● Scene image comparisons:
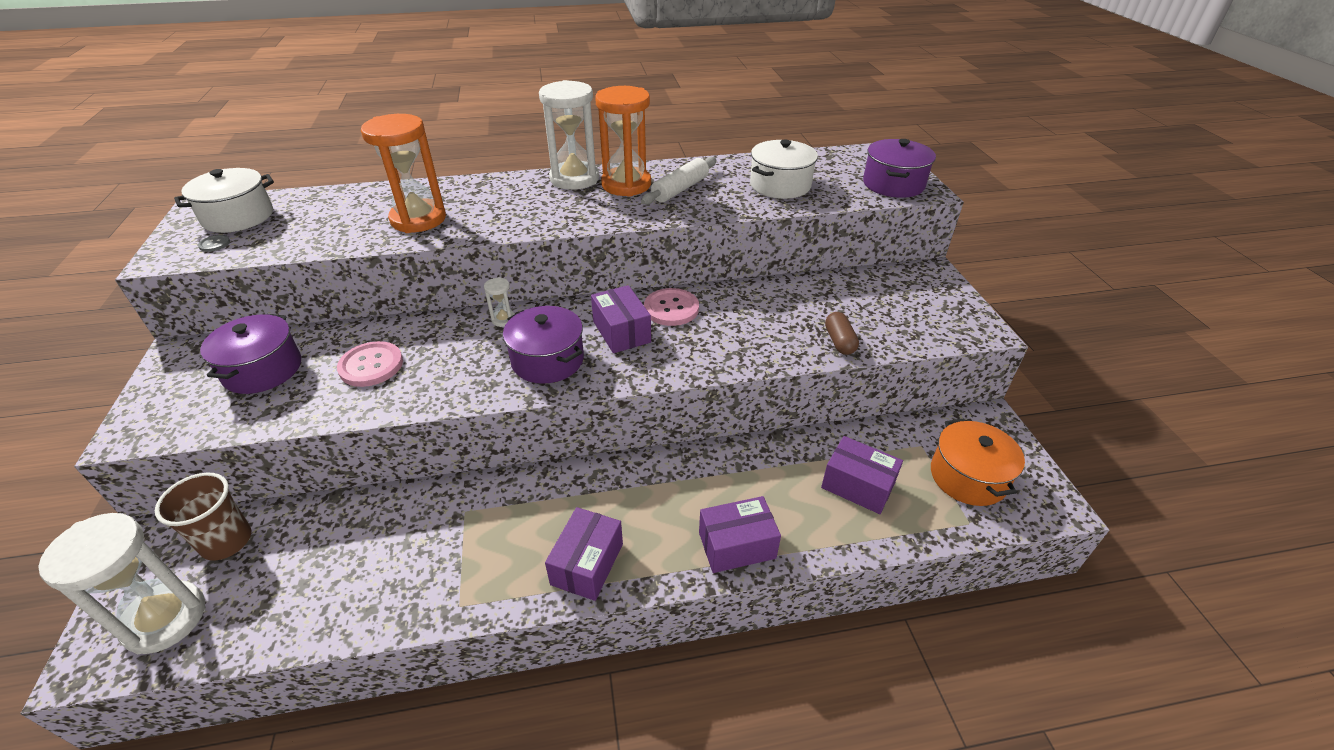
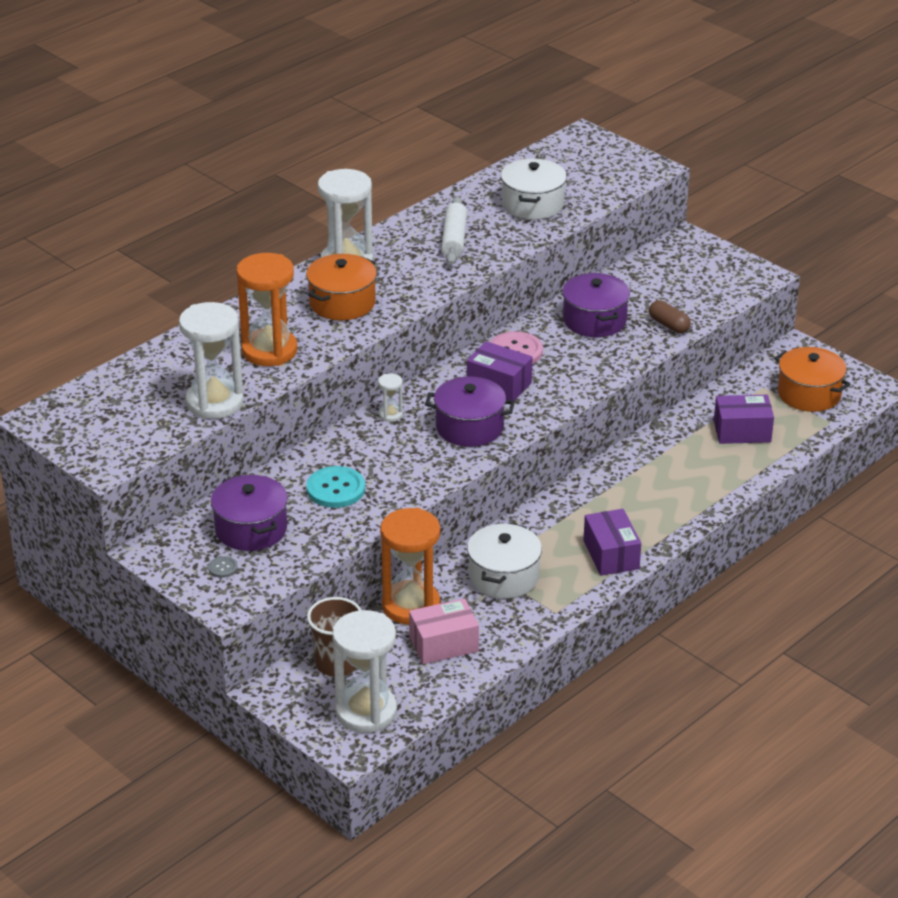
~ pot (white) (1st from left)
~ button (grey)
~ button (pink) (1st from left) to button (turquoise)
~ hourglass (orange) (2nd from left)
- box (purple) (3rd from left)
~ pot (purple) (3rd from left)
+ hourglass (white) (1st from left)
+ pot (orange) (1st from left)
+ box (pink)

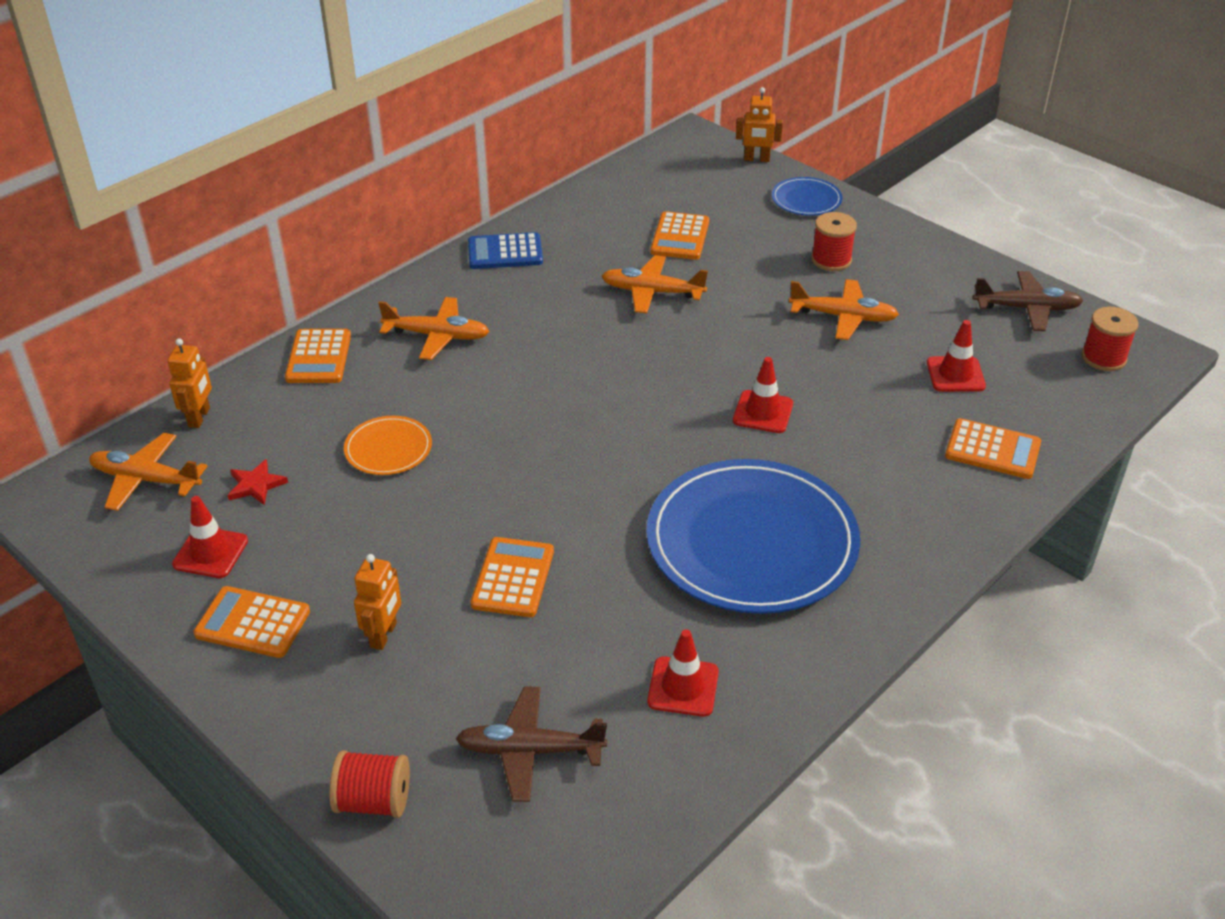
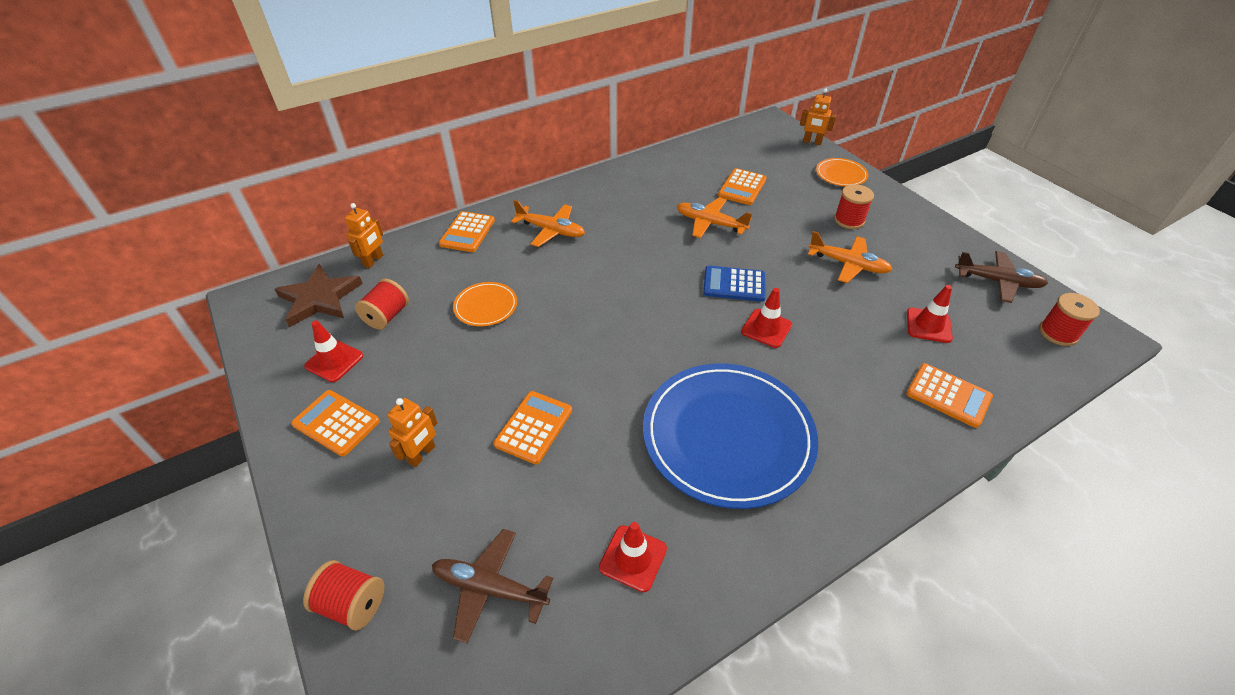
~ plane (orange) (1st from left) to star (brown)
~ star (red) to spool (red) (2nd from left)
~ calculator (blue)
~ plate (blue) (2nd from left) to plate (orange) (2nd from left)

● What to do: Once the pictures are set aside, write out the entries verbatim.

● Expected output:
~ pot (white) (1st from left)
~ button (grey)
~ button (pink) (1st from left) to button (turquoise)
~ hourglass (orange) (2nd from left)
- box (purple) (3rd from left)
~ pot (purple) (3rd from left)
+ hourglass (white) (1st from left)
+ pot (orange) (1st from left)
+ box (pink)

~ plane (orange) (1st from left) to star (brown)
~ star (red) to spool (red) (2nd from left)
~ calculator (blue)
~ plate (blue) (2nd from left) to plate (orange) (2nd from left)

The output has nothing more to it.